=== The problem ===
In the records that follow, find the line with "red plane: 10 -> 9"; from there, retype every line exactly through the line with "green tape: 2 -> 4", which also belongs to the answer.

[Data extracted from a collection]

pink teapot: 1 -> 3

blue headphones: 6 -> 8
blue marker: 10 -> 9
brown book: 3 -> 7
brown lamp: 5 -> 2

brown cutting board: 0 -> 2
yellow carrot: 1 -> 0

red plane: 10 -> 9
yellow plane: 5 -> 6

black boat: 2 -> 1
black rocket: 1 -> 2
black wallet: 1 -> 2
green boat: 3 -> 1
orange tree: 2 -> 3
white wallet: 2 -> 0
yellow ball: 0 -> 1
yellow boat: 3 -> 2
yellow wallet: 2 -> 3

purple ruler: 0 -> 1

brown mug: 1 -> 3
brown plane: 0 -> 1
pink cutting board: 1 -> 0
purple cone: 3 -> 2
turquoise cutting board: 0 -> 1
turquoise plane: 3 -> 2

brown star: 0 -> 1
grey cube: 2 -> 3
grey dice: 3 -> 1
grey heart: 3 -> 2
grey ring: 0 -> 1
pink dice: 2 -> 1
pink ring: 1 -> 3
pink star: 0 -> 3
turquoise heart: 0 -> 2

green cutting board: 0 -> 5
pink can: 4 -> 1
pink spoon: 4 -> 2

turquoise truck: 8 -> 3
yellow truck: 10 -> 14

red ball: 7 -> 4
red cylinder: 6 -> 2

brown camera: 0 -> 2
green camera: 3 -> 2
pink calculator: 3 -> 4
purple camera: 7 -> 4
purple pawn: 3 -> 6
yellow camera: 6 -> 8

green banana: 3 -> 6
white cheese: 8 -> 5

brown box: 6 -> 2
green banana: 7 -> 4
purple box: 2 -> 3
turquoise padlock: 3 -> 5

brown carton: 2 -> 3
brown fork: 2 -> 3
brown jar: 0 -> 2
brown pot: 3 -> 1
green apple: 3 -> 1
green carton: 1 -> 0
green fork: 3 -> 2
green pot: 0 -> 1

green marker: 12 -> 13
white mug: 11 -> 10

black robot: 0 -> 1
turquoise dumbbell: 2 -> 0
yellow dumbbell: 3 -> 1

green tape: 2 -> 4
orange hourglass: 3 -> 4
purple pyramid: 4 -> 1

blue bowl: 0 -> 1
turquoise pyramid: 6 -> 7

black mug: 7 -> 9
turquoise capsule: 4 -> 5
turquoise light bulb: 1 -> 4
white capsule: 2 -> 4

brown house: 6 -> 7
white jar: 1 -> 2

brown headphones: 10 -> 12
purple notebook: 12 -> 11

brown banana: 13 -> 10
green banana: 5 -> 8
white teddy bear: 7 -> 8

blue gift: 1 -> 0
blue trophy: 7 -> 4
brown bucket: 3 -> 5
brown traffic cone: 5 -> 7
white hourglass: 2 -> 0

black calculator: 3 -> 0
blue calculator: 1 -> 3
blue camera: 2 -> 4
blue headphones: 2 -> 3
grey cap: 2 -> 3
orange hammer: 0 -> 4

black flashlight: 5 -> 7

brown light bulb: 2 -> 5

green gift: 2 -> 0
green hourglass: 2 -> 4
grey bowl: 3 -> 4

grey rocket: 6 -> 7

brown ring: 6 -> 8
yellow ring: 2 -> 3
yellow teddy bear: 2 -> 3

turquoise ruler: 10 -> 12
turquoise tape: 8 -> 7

=== Result ===
red plane: 10 -> 9
yellow plane: 5 -> 6

black boat: 2 -> 1
black rocket: 1 -> 2
black wallet: 1 -> 2
green boat: 3 -> 1
orange tree: 2 -> 3
white wallet: 2 -> 0
yellow ball: 0 -> 1
yellow boat: 3 -> 2
yellow wallet: 2 -> 3

purple ruler: 0 -> 1

brown mug: 1 -> 3
brown plane: 0 -> 1
pink cutting board: 1 -> 0
purple cone: 3 -> 2
turquoise cutting board: 0 -> 1
turquoise plane: 3 -> 2

brown star: 0 -> 1
grey cube: 2 -> 3
grey dice: 3 -> 1
grey heart: 3 -> 2
grey ring: 0 -> 1
pink dice: 2 -> 1
pink ring: 1 -> 3
pink star: 0 -> 3
turquoise heart: 0 -> 2

green cutting board: 0 -> 5
pink can: 4 -> 1
pink spoon: 4 -> 2

turquoise truck: 8 -> 3
yellow truck: 10 -> 14

red ball: 7 -> 4
red cylinder: 6 -> 2

brown camera: 0 -> 2
green camera: 3 -> 2
pink calculator: 3 -> 4
purple camera: 7 -> 4
purple pawn: 3 -> 6
yellow camera: 6 -> 8

green banana: 3 -> 6
white cheese: 8 -> 5

brown box: 6 -> 2
green banana: 7 -> 4
purple box: 2 -> 3
turquoise padlock: 3 -> 5

brown carton: 2 -> 3
brown fork: 2 -> 3
brown jar: 0 -> 2
brown pot: 3 -> 1
green apple: 3 -> 1
green carton: 1 -> 0
green fork: 3 -> 2
green pot: 0 -> 1

green marker: 12 -> 13
white mug: 11 -> 10

black robot: 0 -> 1
turquoise dumbbell: 2 -> 0
yellow dumbbell: 3 -> 1

green tape: 2 -> 4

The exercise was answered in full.